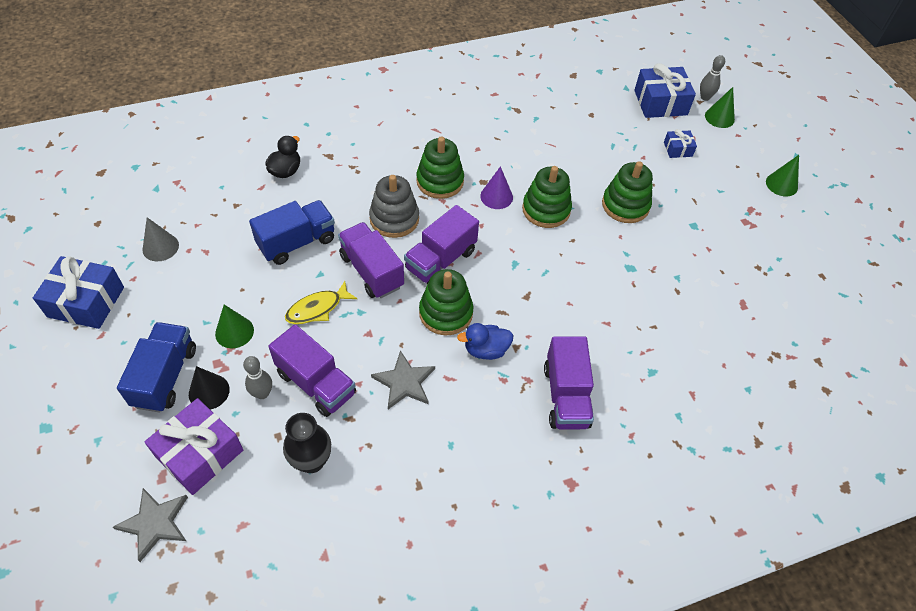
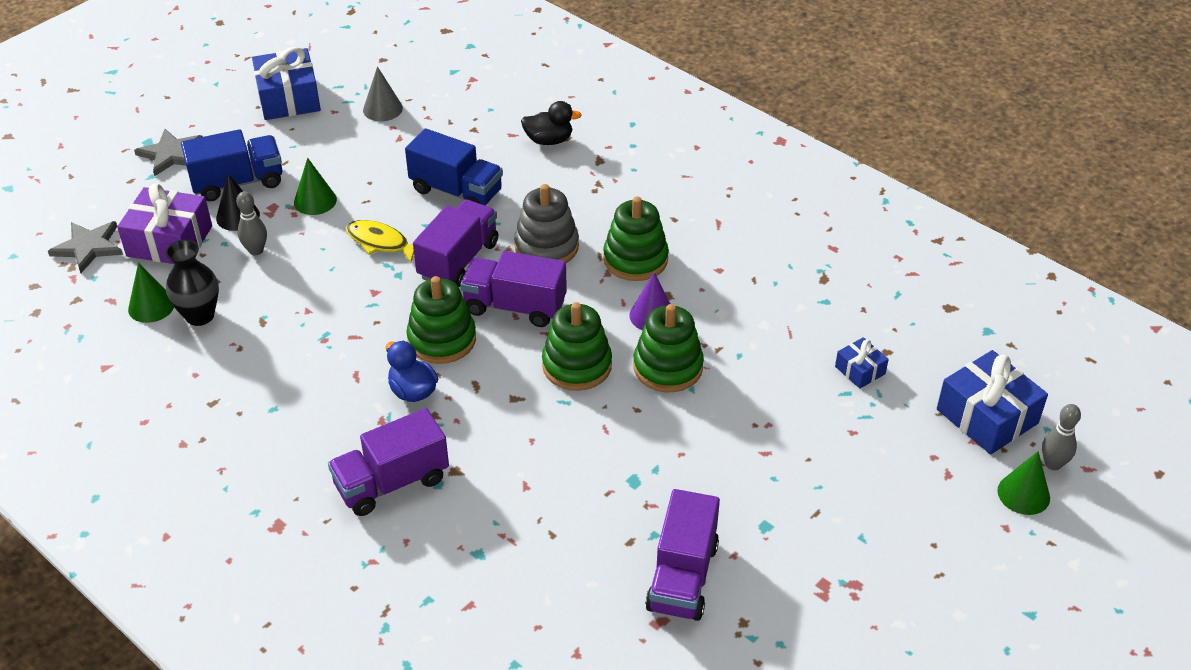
camera: 65 degrees right, 10 degrees down
(316, 383) = (289, 281): purple truck -> purple truck (682, 577)
(404, 382) = (329, 343): grey star -> grey star (171, 154)
(625, 205) = (741, 441): green stacking toy -> green stacking toy (577, 365)
(678, 149) = (904, 465): blue gift -> blue gift (860, 370)
(781, 184) = (943, 610): green cone -> green cone (151, 306)

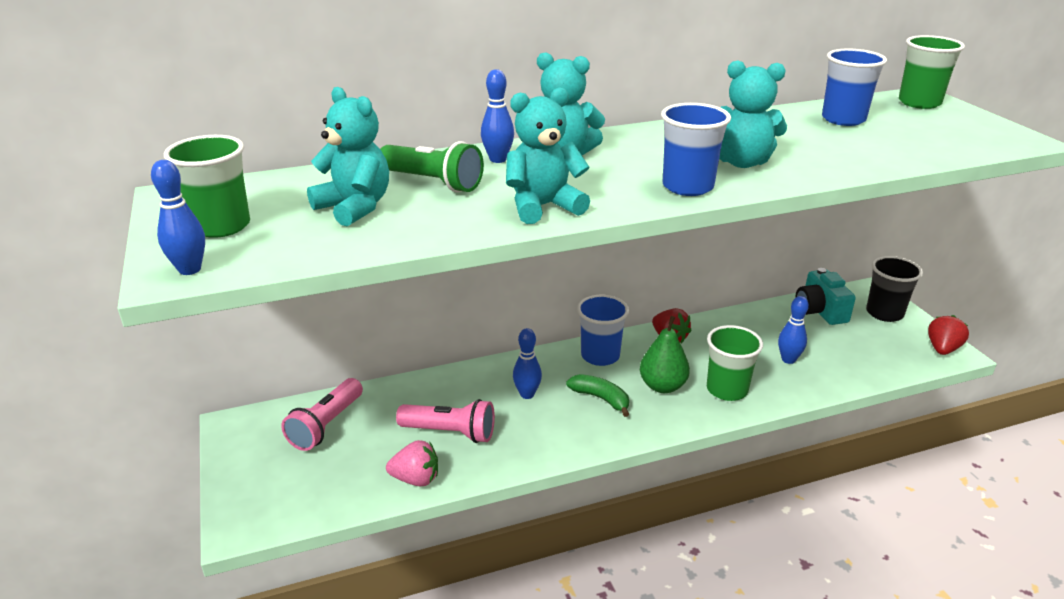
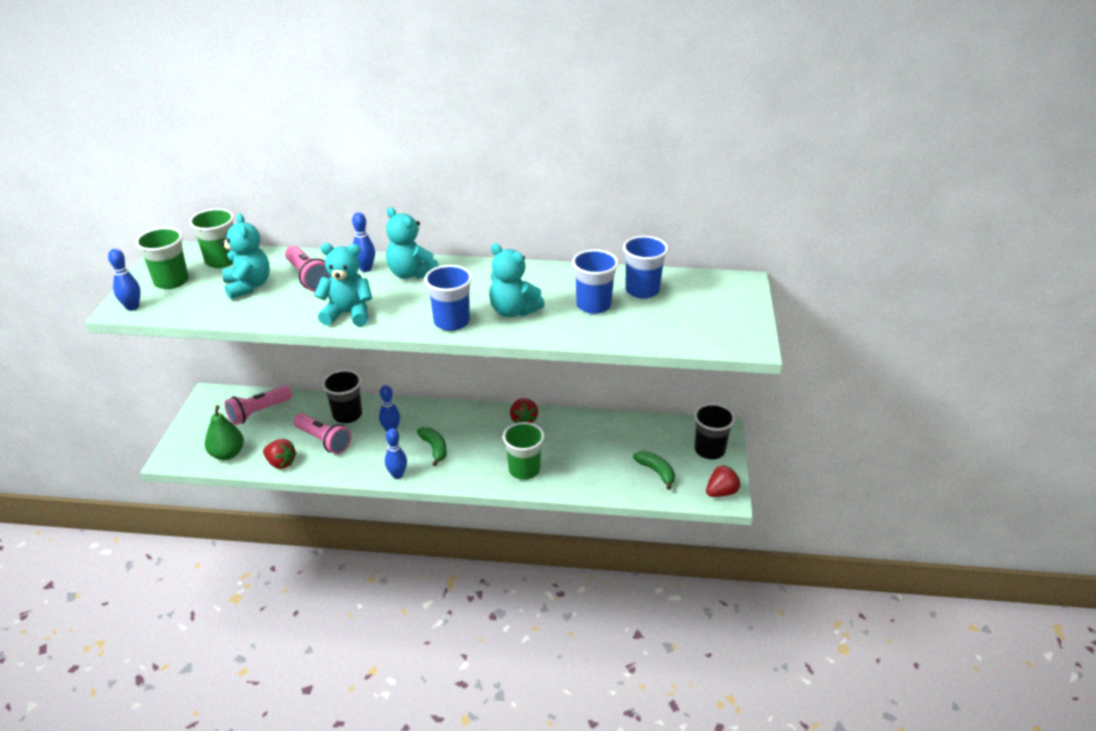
camera: 25 degrees right, 5 degrees up
(416, 479) = (281, 463): pink strawberry -> red strawberry
(433, 182) = (308, 278): green flashlight -> pink flashlight
(453, 393) = (347, 415): none -> black cup
(600, 356) = (463, 418): blue cup -> blue cup (593, 305)
(662, 386) = (483, 453): green pear -> green pear (227, 454)
(788, 359) = (592, 462): blue bowling pin -> blue bowling pin (397, 475)
(820, 311) = (659, 433): turquoise camera -> none
(861, 349) = (656, 472): none -> green banana
(919, 103) = (728, 288): green cup -> green cup (222, 261)

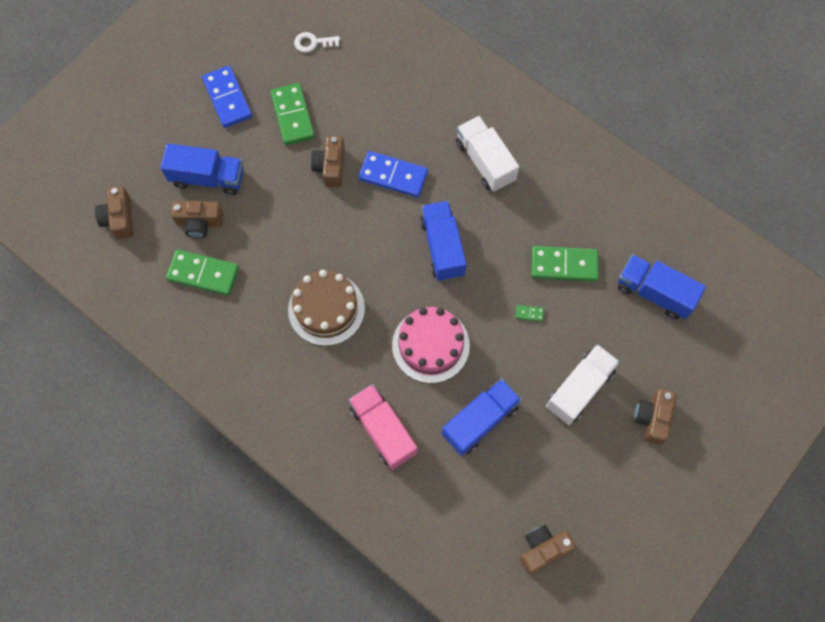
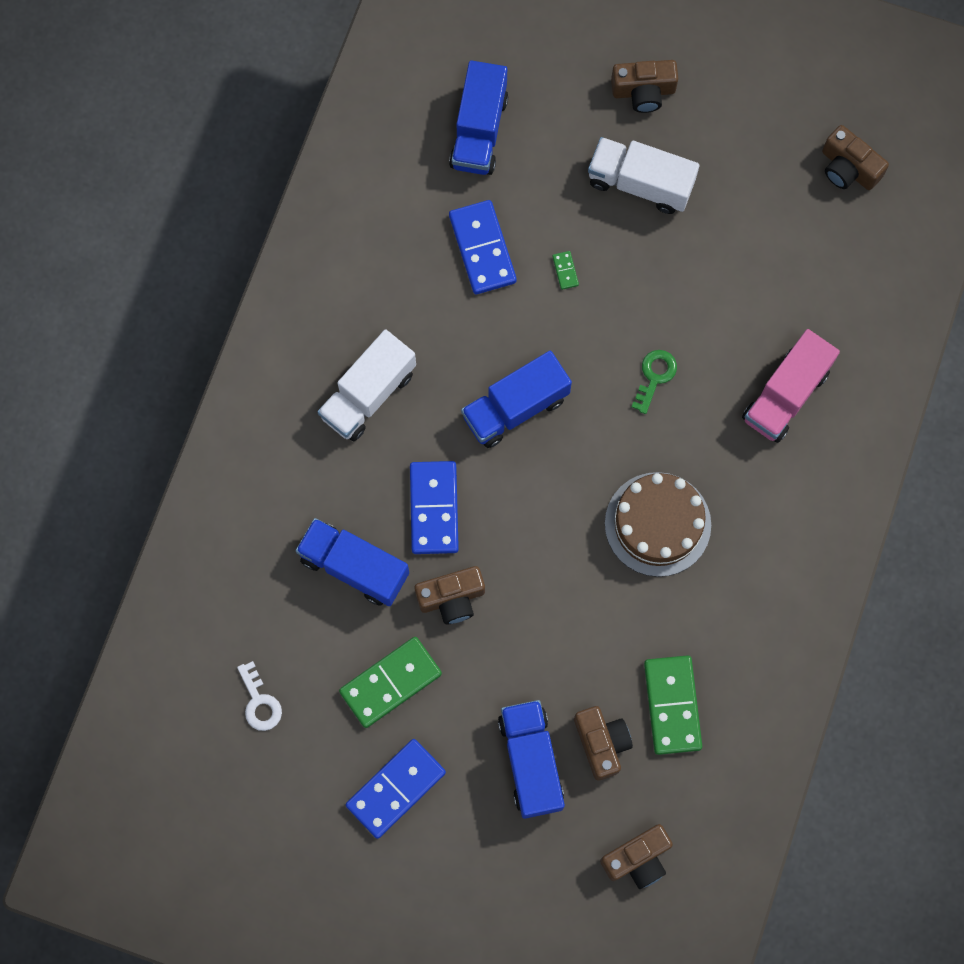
camera: 110 degrees left, 5 degrees up
(430, 345) = (654, 376): pink cake -> green key
(480, 421) = (727, 286): blue truck -> blue truck (354, 567)
(564, 265) = (482, 249): green domino -> blue domino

▶ What the task asks
Using the listing above, restate exactly the range between the lines holding "(625, 205) = (741, 441): green" and "camera: 25 degrees right, 5 degrees up", inclusive, with pictures left out.

▶ Result of the exercise
(625, 205) = (741, 441): green stacking toy -> green stacking toy (577, 365)
(678, 149) = (904, 465): blue gift -> blue gift (860, 370)
(781, 184) = (943, 610): green cone -> green cone (151, 306)

camera: 25 degrees right, 5 degrees up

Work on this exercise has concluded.